---------- GIVEN DATA ----------

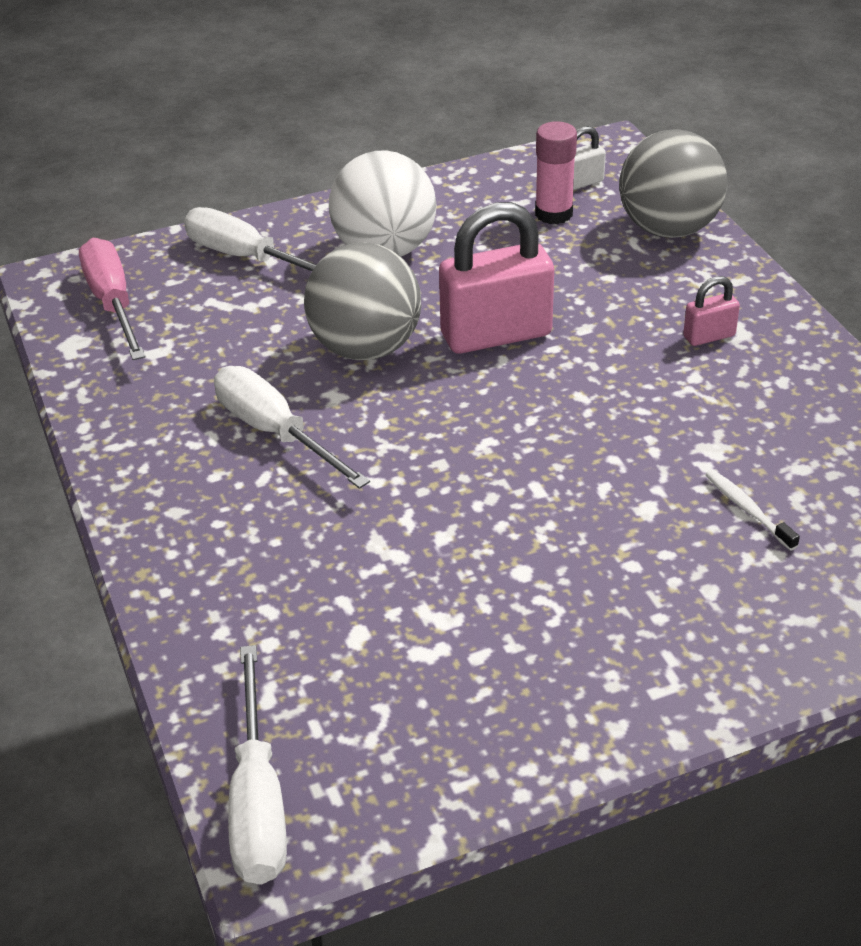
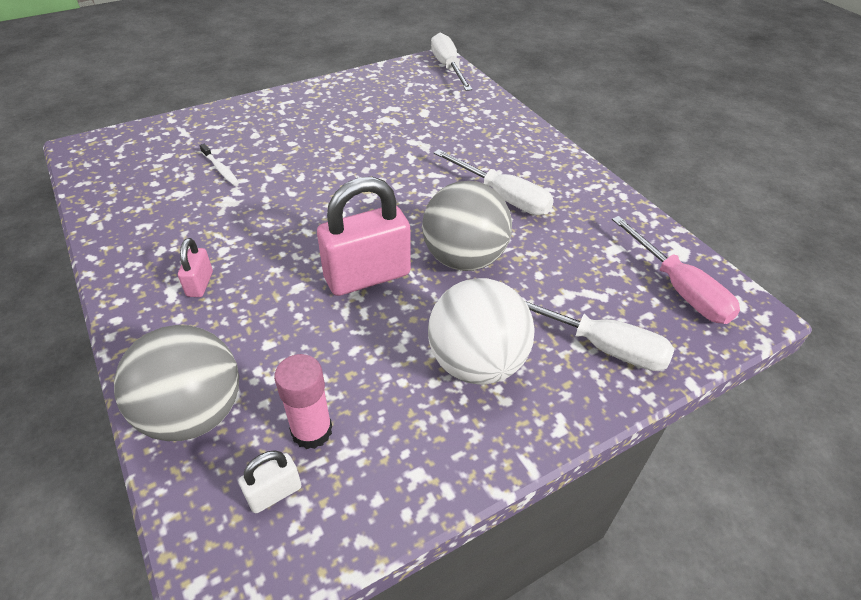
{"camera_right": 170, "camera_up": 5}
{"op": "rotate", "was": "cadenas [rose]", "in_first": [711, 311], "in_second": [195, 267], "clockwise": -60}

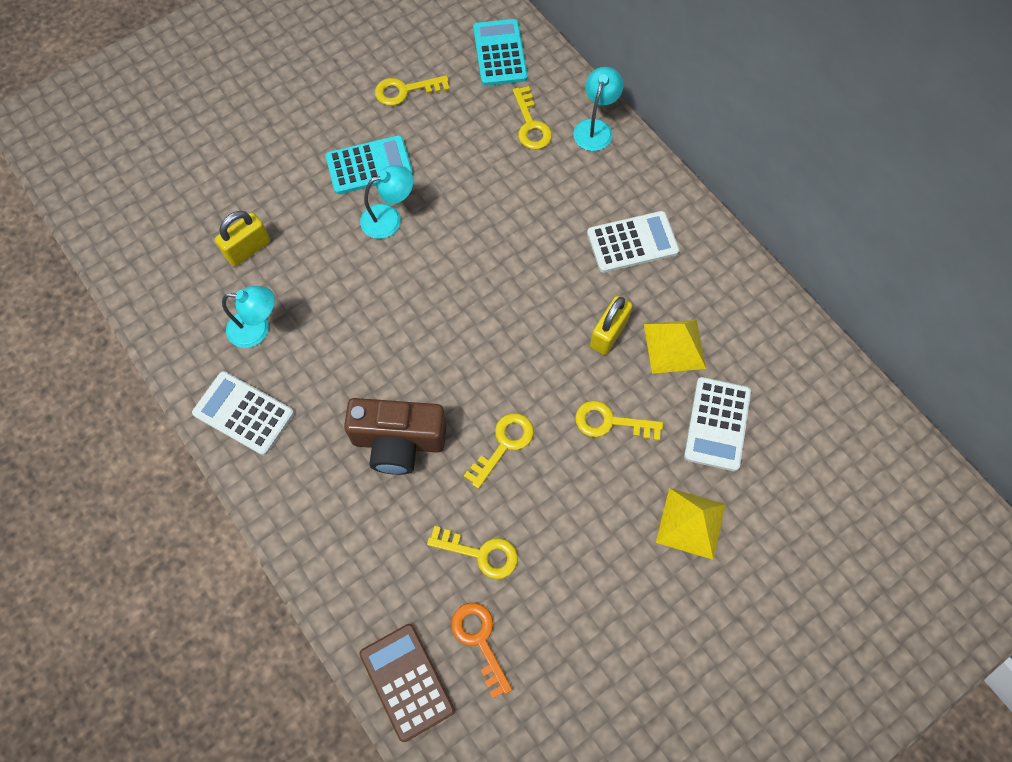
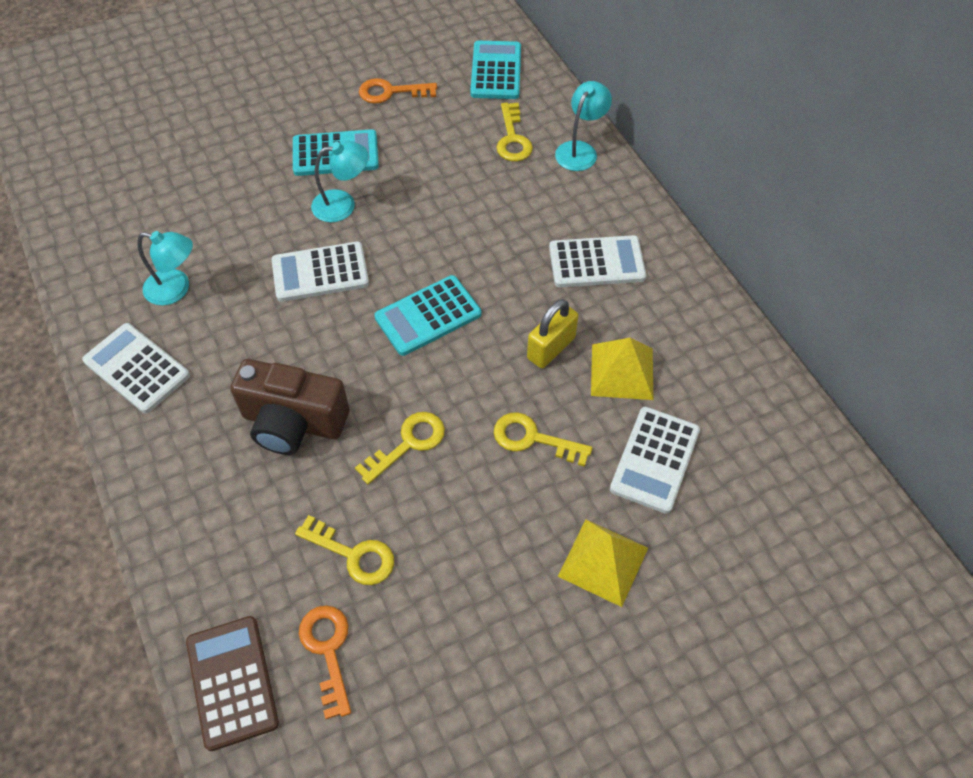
{"camera_right": 10, "camera_up": -10}
{"op": "insert", "now": "calculatrice [blanc]", "in_second": [320, 272]}
{"op": "recolor", "was": "clé [jaune]", "now": "clé [orange]", "in_first": [412, 90], "in_second": [398, 91]}
{"op": "insert", "now": "calculatrice [turquoise]", "in_second": [427, 315]}
{"op": "delete", "was": "cadenas [jaune]", "in_first": [242, 239]}

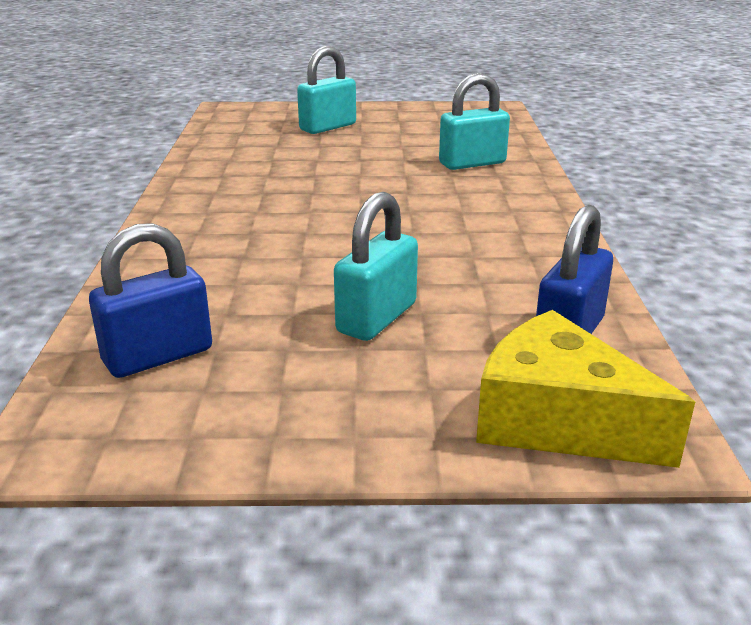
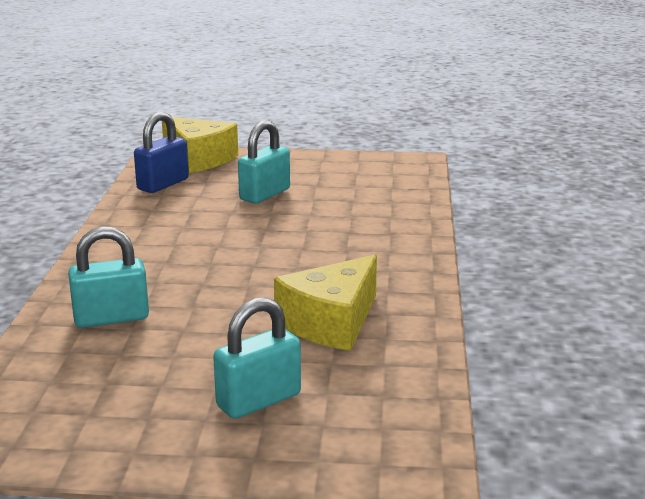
{"camera_right": -175, "camera_up": -5}
{"op": "insert", "now": "fromage [jaune]", "in_second": [325, 303]}
{"op": "delete", "was": "cadenas [bleu]", "in_first": [150, 300]}

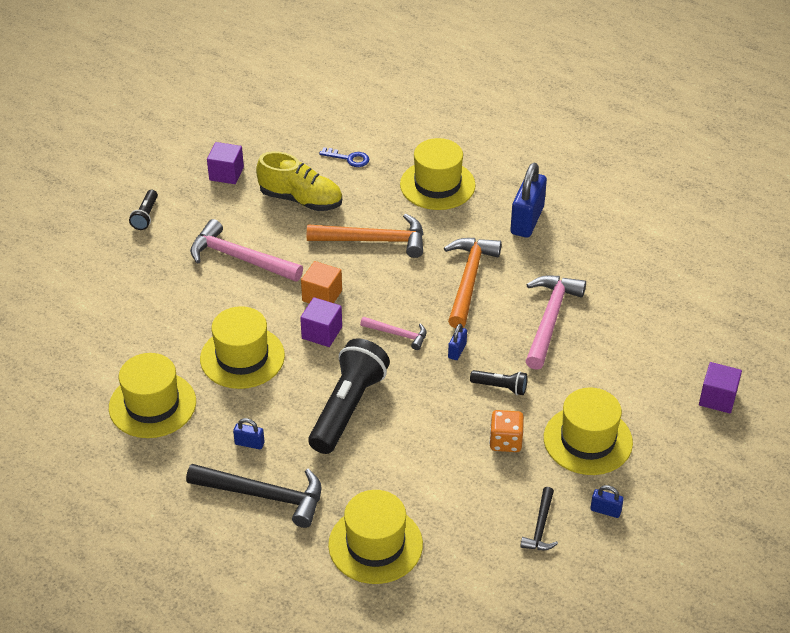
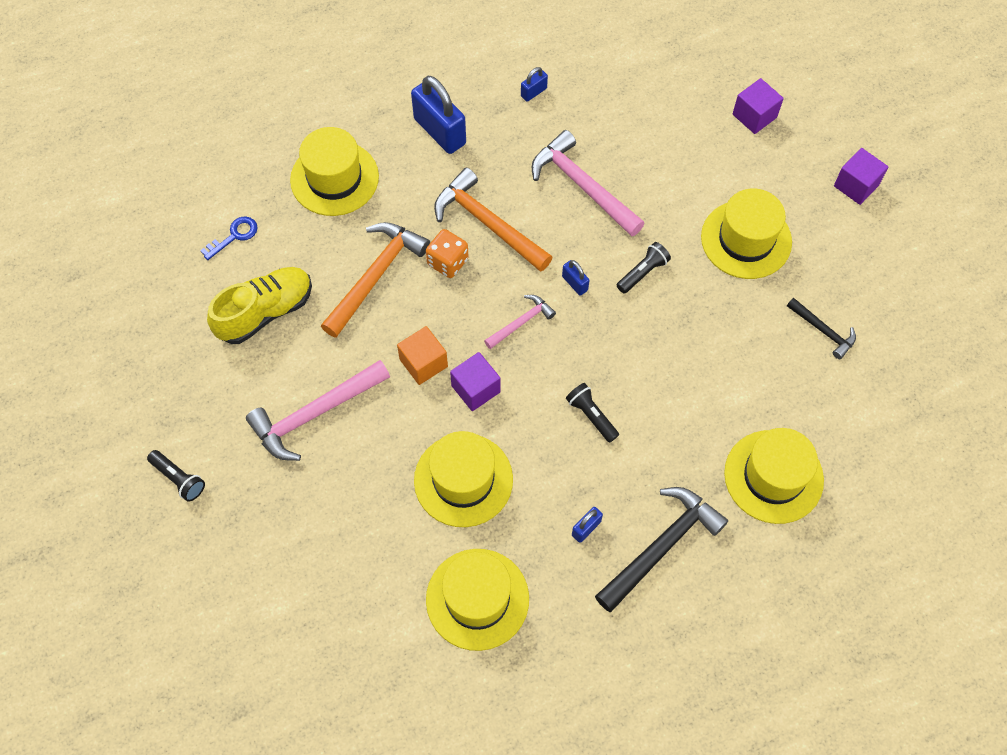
{"camera_right": -60, "camera_up": 20}
{"op": "move", "was": "dé [orange]", "in_first": [506, 431], "in_second": [447, 253]}
{"op": "move", "was": "cadenas [bleu]", "in_first": [607, 501], "in_second": [534, 84]}
{"op": "resize", "was": "lampe de poche [noir]", "in_first": [349, 396], "in_second": [592, 413], "ratio": 0.47}
{"op": "move", "was": "cube [violet]", "in_first": [225, 163], "in_second": [861, 176]}

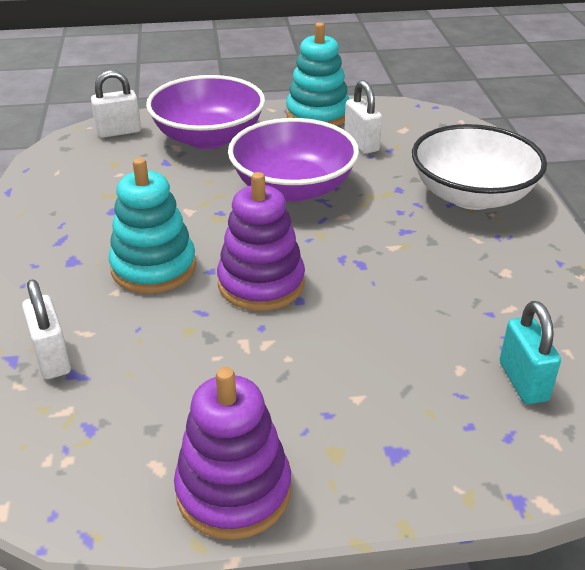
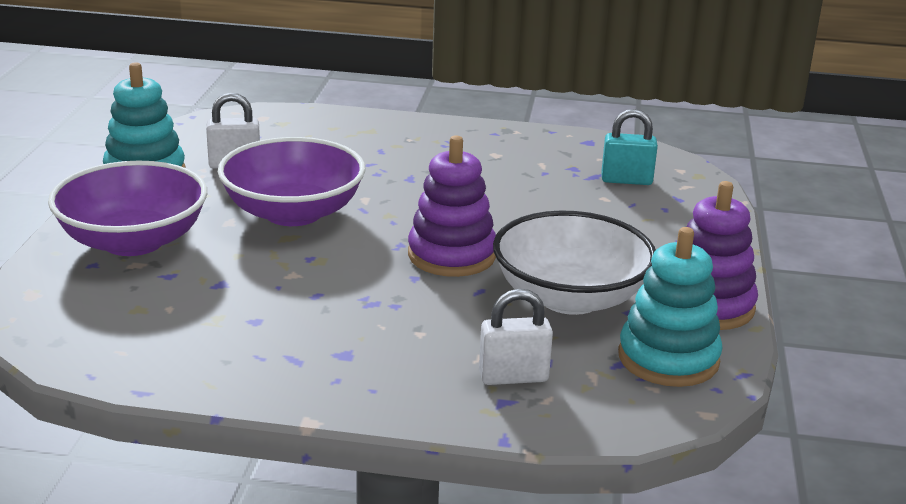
{"camera_right": -75, "camera_up": -10}
{"op": "move", "was": "bol [blanc]", "in_first": [479, 167], "in_second": [574, 263]}
{"op": "move", "was": "jouet à empiler [turquoise]", "in_first": [152, 226], "in_second": [670, 307]}
{"op": "delete", "was": "cadenas [blanc]", "in_first": [116, 104]}

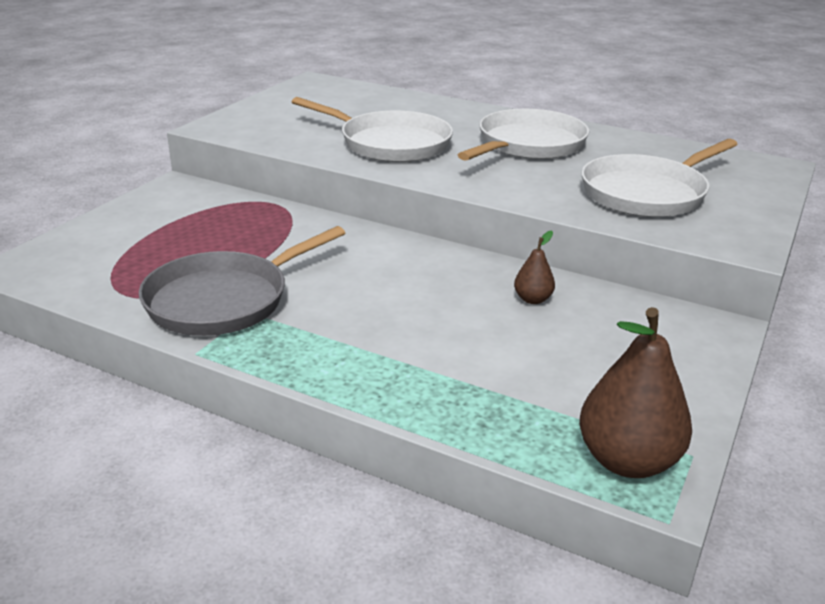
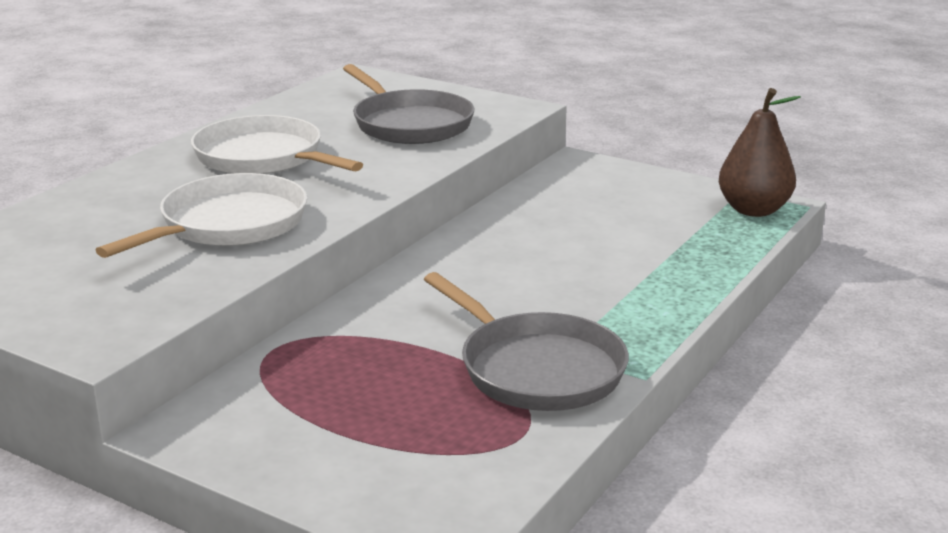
{"camera_right": -85, "camera_up": -5}
{"op": "recolor", "was": "poêle [blanc]", "now": "poêle [gris]", "in_first": [659, 178], "in_second": [409, 104]}
{"op": "delete", "was": "poire [marron]", "in_first": [534, 267]}

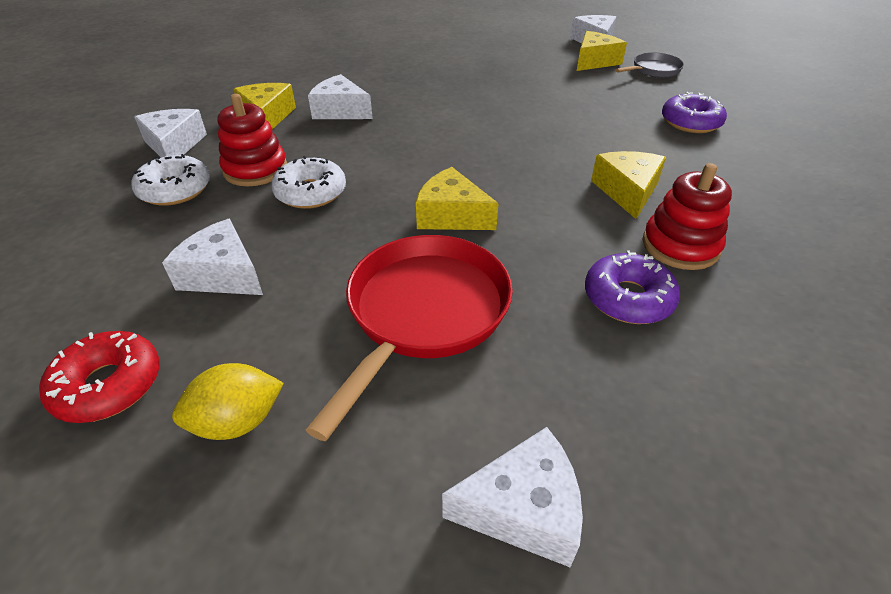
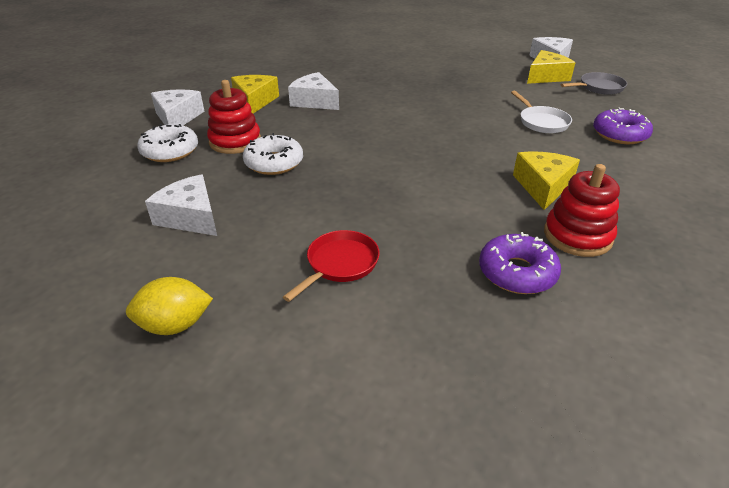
{"camera_right": 10, "camera_up": -5}
{"op": "resize", "was": "poêle [rouge]", "in_first": [409, 338], "in_second": [331, 266], "ratio": 0.53}
{"op": "insert", "now": "poêle [blanc]", "in_second": [541, 112]}
{"op": "delete", "was": "beignet [rouge]", "in_first": [99, 377]}
{"op": "delete", "was": "fromage [jaune]", "in_first": [457, 198]}
{"op": "delete", "was": "fromage [blanc]", "in_first": [512, 497]}

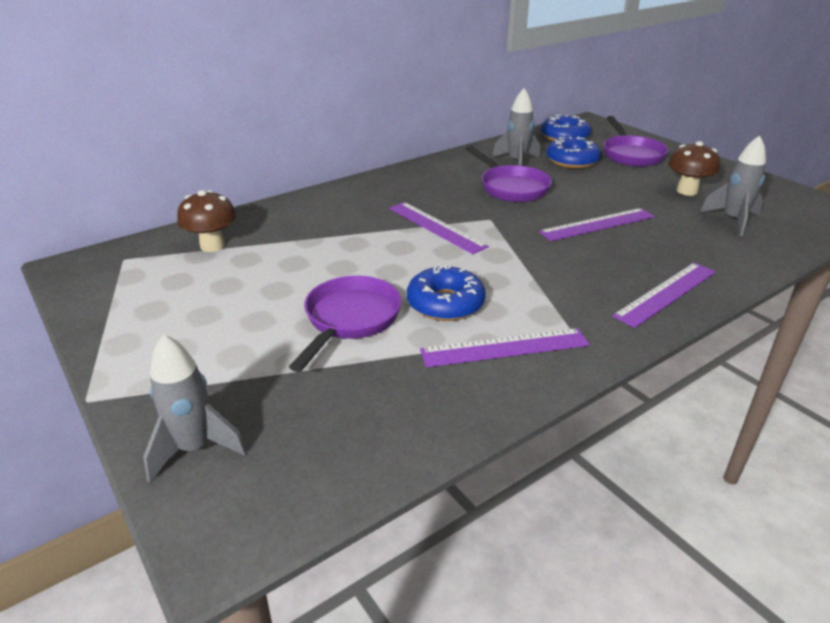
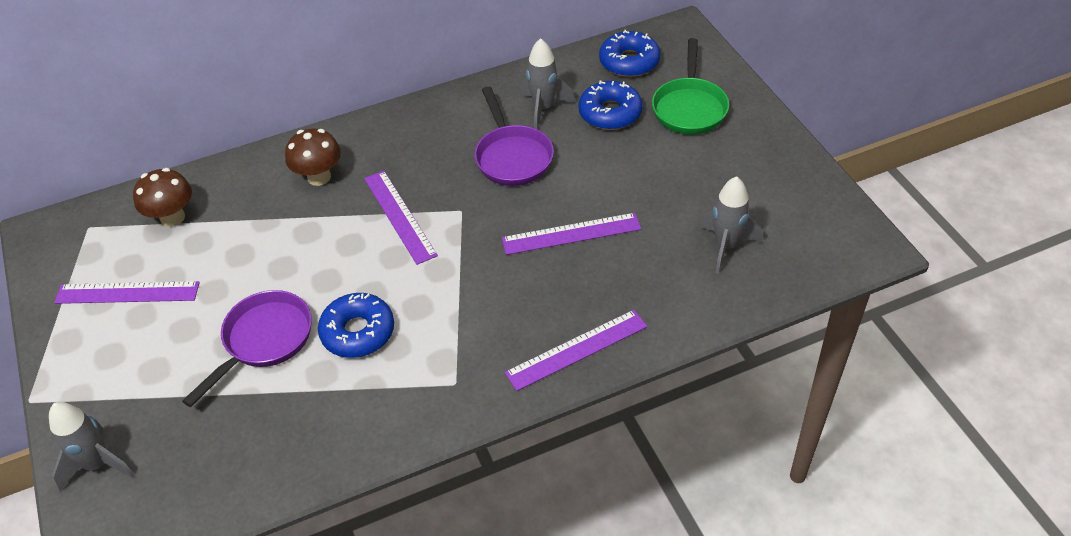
{"camera_right": 15, "camera_up": 15}
{"op": "move", "was": "règle [violet]", "in_first": [505, 347], "in_second": [127, 292]}
{"op": "move", "was": "champignon [marron]", "in_first": [694, 168], "in_second": [313, 157]}
{"op": "recolor", "was": "poêle [violet]", "now": "poêle [vert]", "in_first": [636, 141], "in_second": [690, 86]}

----------

## TASK DETAILS
Looking at the data above, count the lines that contain the string "rouge" and give only the count.

## RESPONSE AREA
2